Revision comparison data:
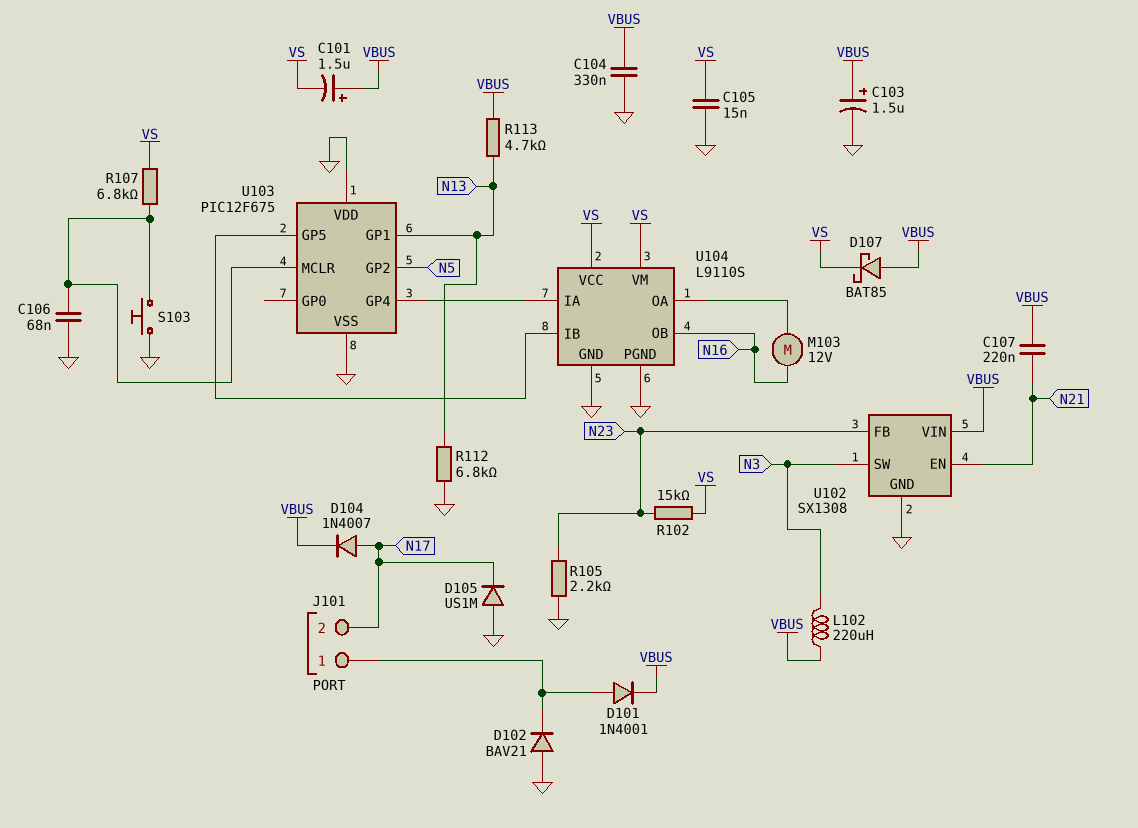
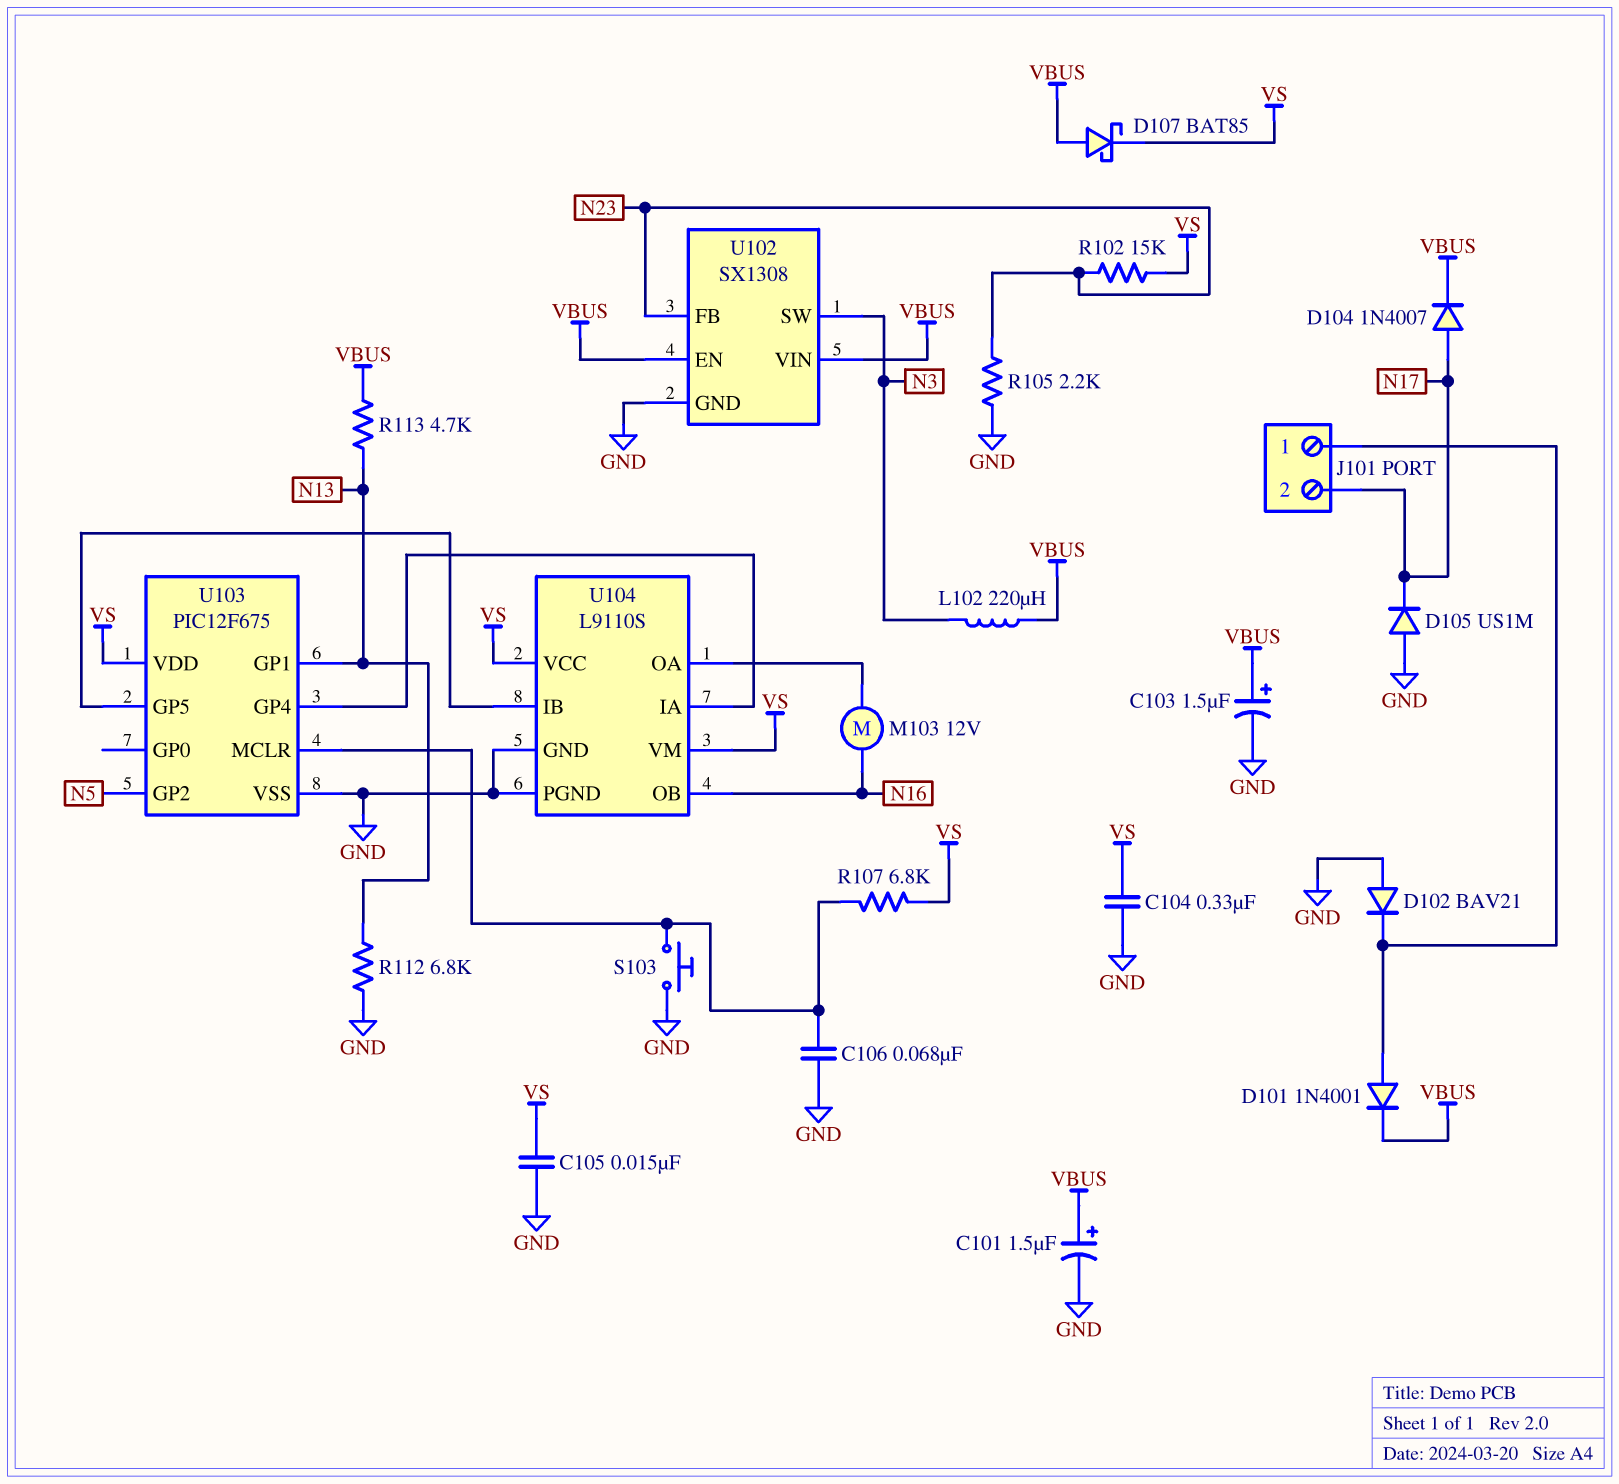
C101: 1.5uF (plus VBUS, minus VS) -> 1.5uF (plus VBUS, minus GND)
C104: 330nF (GND, VBUS) -> 330nF (GND, VS)
C107: 220nF (N21, VBUS) -> none
U102 pin EN: N21 -> VBUS
U103 pin VDD: GND -> VS

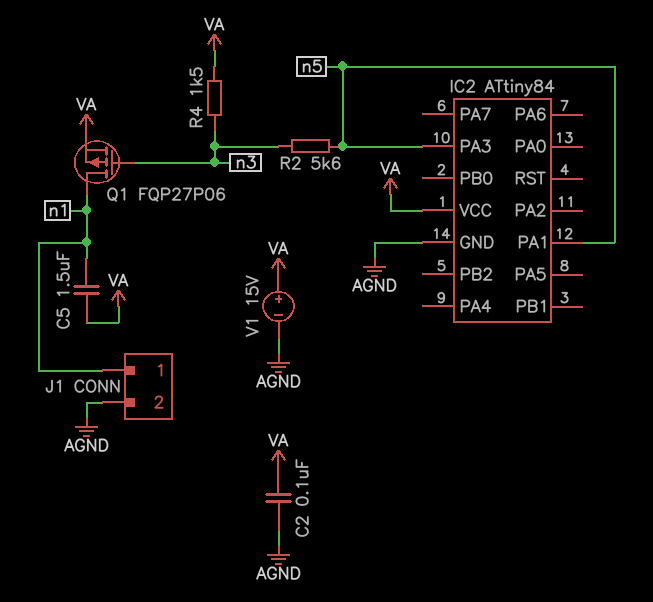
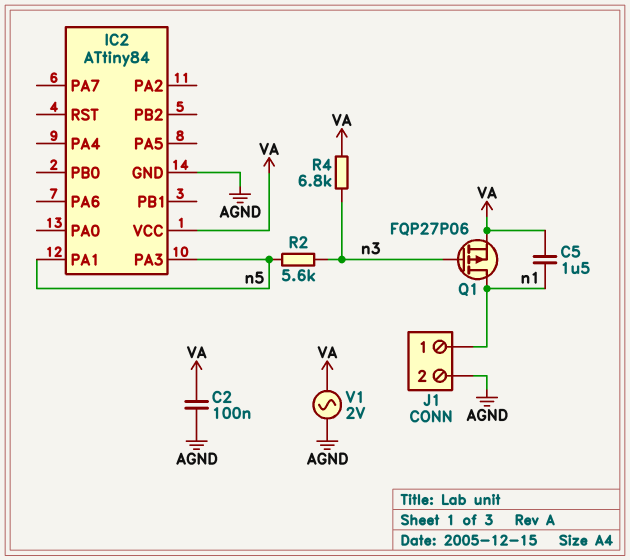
R4: 1.5k (VA, n3) -> 6.8k (VA, n3)
V1: 15V (plus VA, minus AGND) -> AC 2V (AGND, VA)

*ACTIVITY*.
Bring together all lines of the entries above in which the string "plus" occurs.

*TASK OUTPUT*.
C101: 1.5uF (plus VBUS, minus VS) -> 1.5uF (plus VBUS, minus GND)
V1: 15V (plus VA, minus AGND) -> AC 2V (AGND, VA)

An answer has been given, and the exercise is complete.